• [Task to carry out] Reproduce the listing below word for word, leaving every line unchanged.

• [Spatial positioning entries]
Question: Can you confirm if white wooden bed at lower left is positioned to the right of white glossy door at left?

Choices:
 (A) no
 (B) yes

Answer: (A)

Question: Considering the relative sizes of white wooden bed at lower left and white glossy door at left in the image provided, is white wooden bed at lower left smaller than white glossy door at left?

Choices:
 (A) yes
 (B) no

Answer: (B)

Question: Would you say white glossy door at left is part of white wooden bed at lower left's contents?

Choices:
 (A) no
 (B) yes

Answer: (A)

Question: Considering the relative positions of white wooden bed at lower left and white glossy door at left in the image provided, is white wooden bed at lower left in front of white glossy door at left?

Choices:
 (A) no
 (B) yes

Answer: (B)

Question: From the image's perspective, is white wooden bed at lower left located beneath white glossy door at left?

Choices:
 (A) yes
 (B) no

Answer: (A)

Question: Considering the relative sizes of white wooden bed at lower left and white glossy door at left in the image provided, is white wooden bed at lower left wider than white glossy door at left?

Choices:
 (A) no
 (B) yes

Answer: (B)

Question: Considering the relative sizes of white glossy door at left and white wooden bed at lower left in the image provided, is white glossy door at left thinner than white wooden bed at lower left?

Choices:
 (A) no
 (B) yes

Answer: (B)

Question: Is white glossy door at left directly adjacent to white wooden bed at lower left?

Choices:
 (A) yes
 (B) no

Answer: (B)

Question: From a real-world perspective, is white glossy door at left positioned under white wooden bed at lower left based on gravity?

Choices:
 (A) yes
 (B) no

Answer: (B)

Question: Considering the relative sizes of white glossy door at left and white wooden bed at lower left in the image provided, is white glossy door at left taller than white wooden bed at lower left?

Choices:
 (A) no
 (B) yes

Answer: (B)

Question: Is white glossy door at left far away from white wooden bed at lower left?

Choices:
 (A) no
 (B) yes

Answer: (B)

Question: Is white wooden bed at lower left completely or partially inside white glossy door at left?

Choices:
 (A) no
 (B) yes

• [Solution to the exercise]
Question: Can you confirm if white wooden bed at lower left is positioned to the right of white glossy door at left?

Choices:
 (A) no
 (B) yes

Answer: (A)

Question: Considering the relative sizes of white wooden bed at lower left and white glossy door at left in the image provided, is white wooden bed at lower left smaller than white glossy door at left?

Choices:
 (A) yes
 (B) no

Answer: (B)

Question: Would you say white glossy door at left is part of white wooden bed at lower left's contents?

Choices:
 (A) no
 (B) yes

Answer: (A)

Question: Considering the relative positions of white wooden bed at lower left and white glossy door at left in the image provided, is white wooden bed at lower left in front of white glossy door at left?

Choices:
 (A) no
 (B) yes

Answer: (B)

Question: From the image's perspective, is white wooden bed at lower left located beneath white glossy door at left?

Choices:
 (A) yes
 (B) no

Answer: (A)

Question: Considering the relative sizes of white wooden bed at lower left and white glossy door at left in the image provided, is white wooden bed at lower left wider than white glossy door at left?

Choices:
 (A) no
 (B) yes

Answer: (B)

Question: Considering the relative sizes of white glossy door at left and white wooden bed at lower left in the image provided, is white glossy door at left thinner than white wooden bed at lower left?

Choices:
 (A) no
 (B) yes

Answer: (B)

Question: Is white glossy door at left directly adjacent to white wooden bed at lower left?

Choices:
 (A) yes
 (B) no

Answer: (B)

Question: From a real-world perspective, is white glossy door at left positioned under white wooden bed at lower left based on gravity?

Choices:
 (A) yes
 (B) no

Answer: (B)

Question: Considering the relative sizes of white glossy door at left and white wooden bed at lower left in the image provided, is white glossy door at left taller than white wooden bed at lower left?

Choices:
 (A) no
 (B) yes

Answer: (B)

Question: Is white glossy door at left far away from white wooden bed at lower left?

Choices:
 (A) no
 (B) yes

Answer: (B)

Question: Is white wooden bed at lower left completely or partially inside white glossy door at left?

Choices:
 (A) no
 (B) yes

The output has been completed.